# [THE PROBLEM]
Your reply should consist of the entries, copied exactly and stripped of images.

Object change listings:
..........

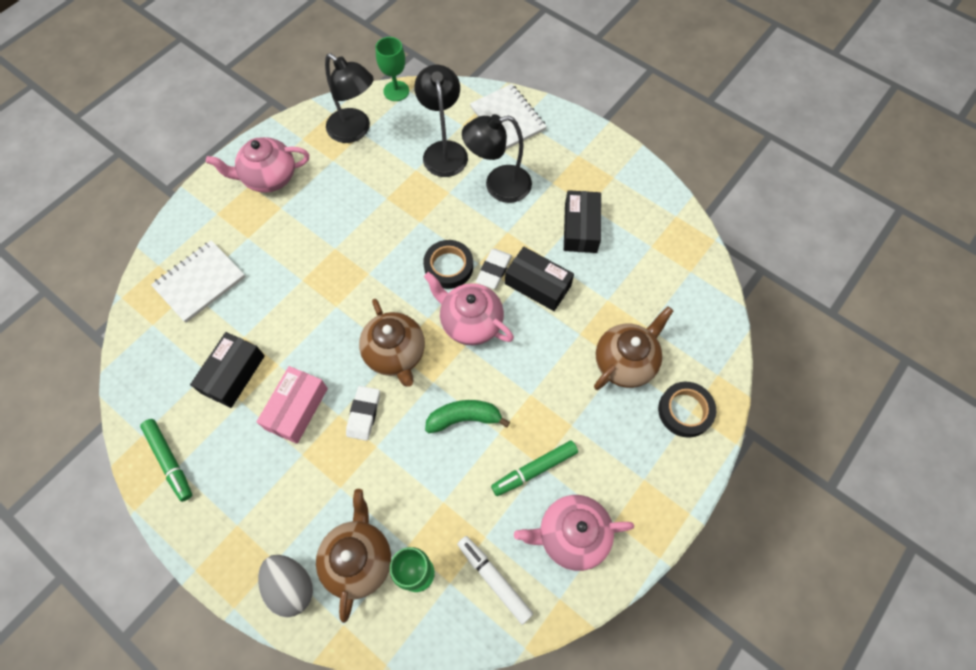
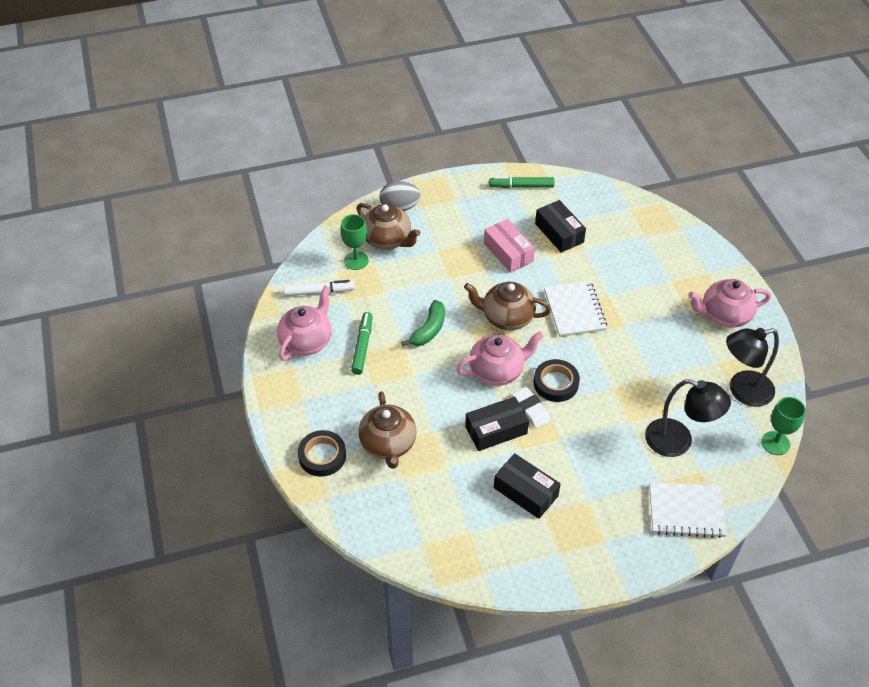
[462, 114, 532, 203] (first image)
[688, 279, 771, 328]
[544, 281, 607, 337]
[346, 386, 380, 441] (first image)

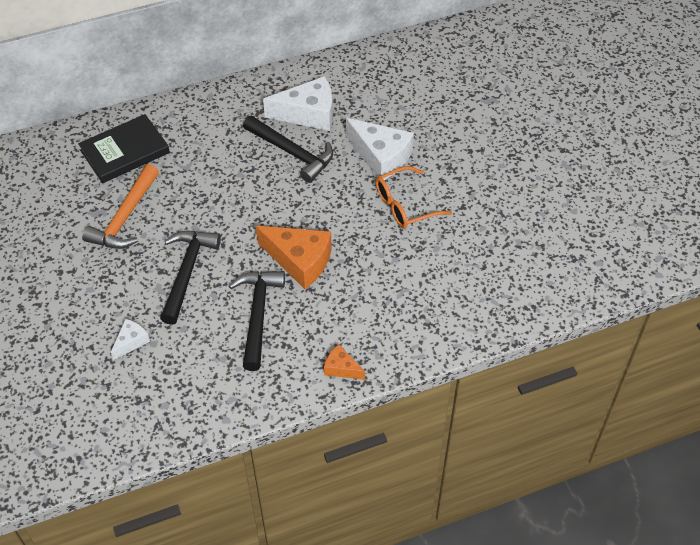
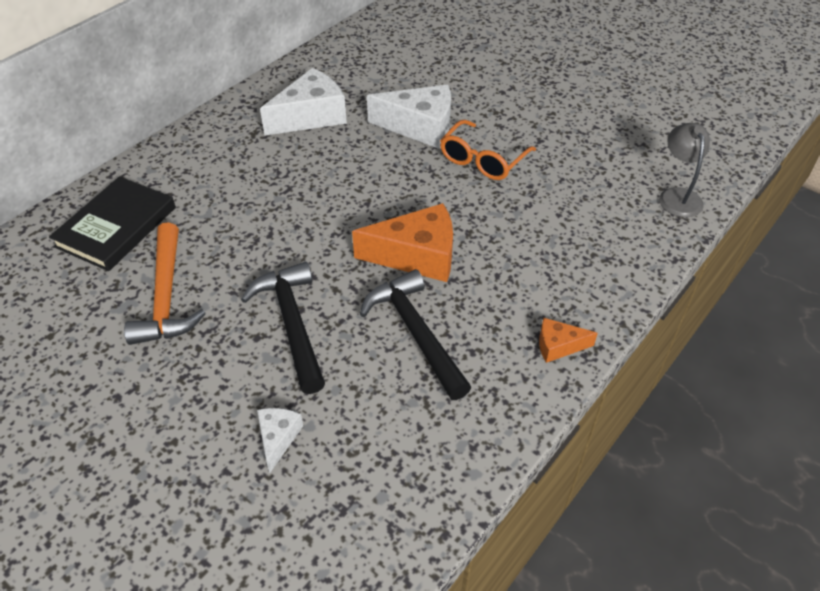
[243, 116, 333, 183] (first image)
[659, 123, 710, 217]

..........

# [YOUR RESPONSE]
[462, 114, 532, 203] (first image)
[688, 279, 771, 328]
[544, 281, 607, 337]
[346, 386, 380, 441] (first image)

[243, 116, 333, 183] (first image)
[659, 123, 710, 217]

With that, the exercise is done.